§ **WHAT THE TASK REQUIRES**
Return each line of the data below verbatim; pictures are to be left out.

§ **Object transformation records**

*** Begin section ***

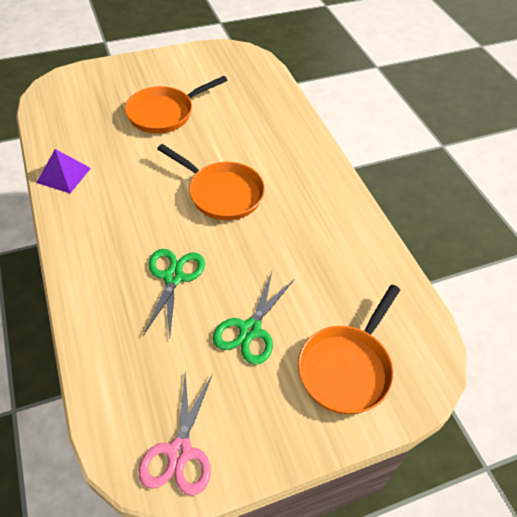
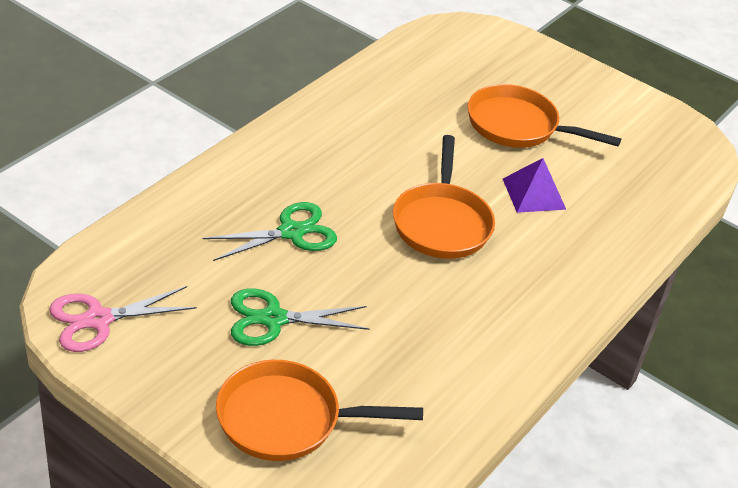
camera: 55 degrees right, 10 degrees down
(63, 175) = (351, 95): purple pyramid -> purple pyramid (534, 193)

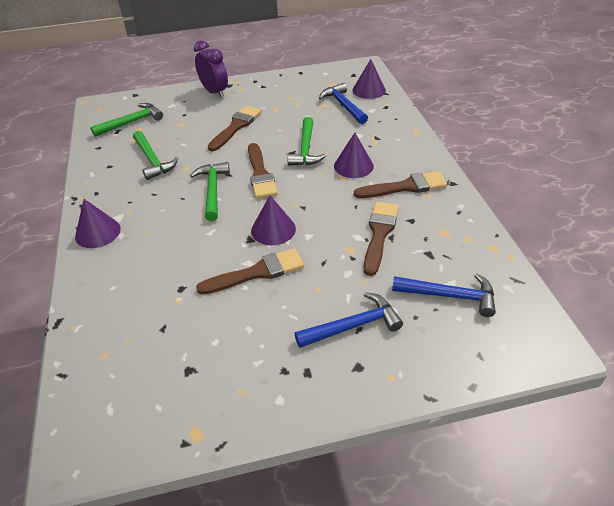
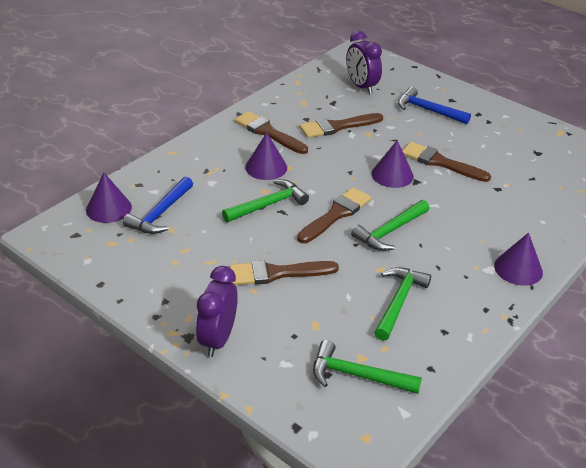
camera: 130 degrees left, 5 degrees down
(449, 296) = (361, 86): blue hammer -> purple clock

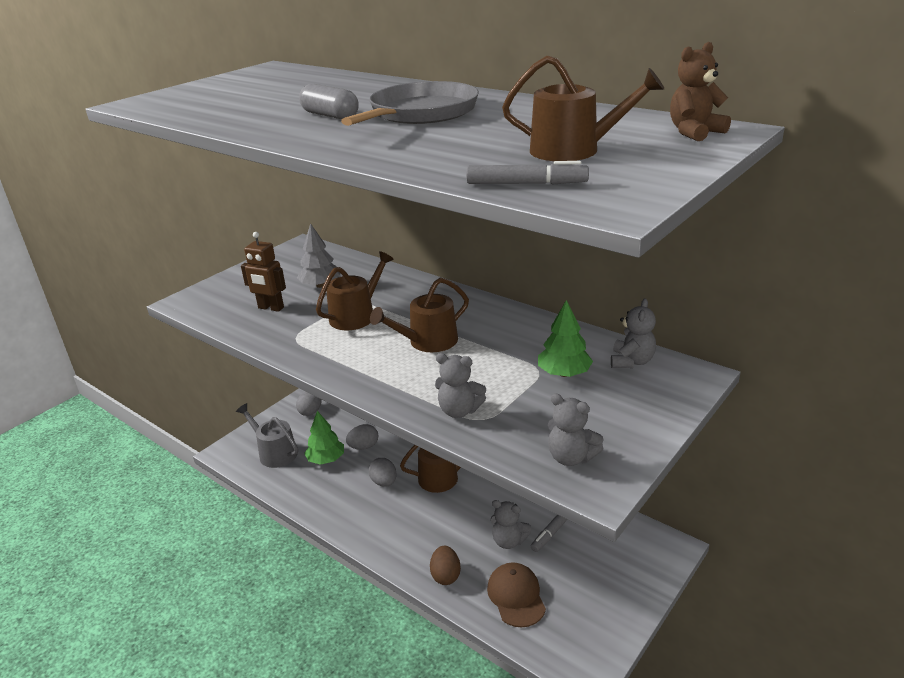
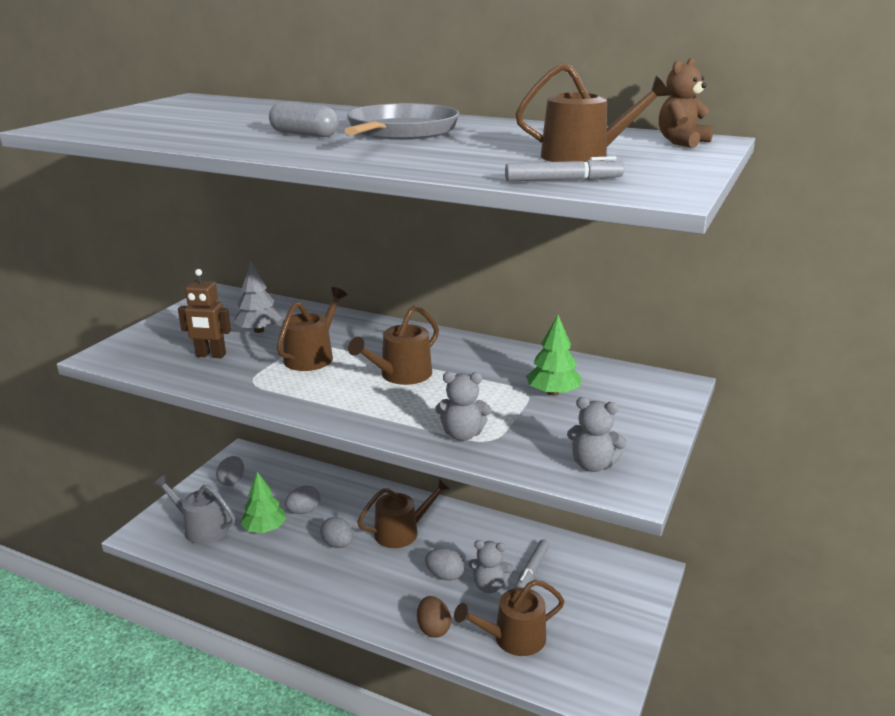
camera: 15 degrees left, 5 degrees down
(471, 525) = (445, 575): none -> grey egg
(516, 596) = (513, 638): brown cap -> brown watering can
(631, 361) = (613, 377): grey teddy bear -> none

*** End section ***

§ **OUTPUT BELOW**
camera: 55 degrees right, 10 degrees down
(63, 175) = (351, 95): purple pyramid -> purple pyramid (534, 193)

camera: 130 degrees left, 5 degrees down
(449, 296) = (361, 86): blue hammer -> purple clock

camera: 15 degrees left, 5 degrees down
(471, 525) = (445, 575): none -> grey egg
(516, 596) = (513, 638): brown cap -> brown watering can
(631, 361) = (613, 377): grey teddy bear -> none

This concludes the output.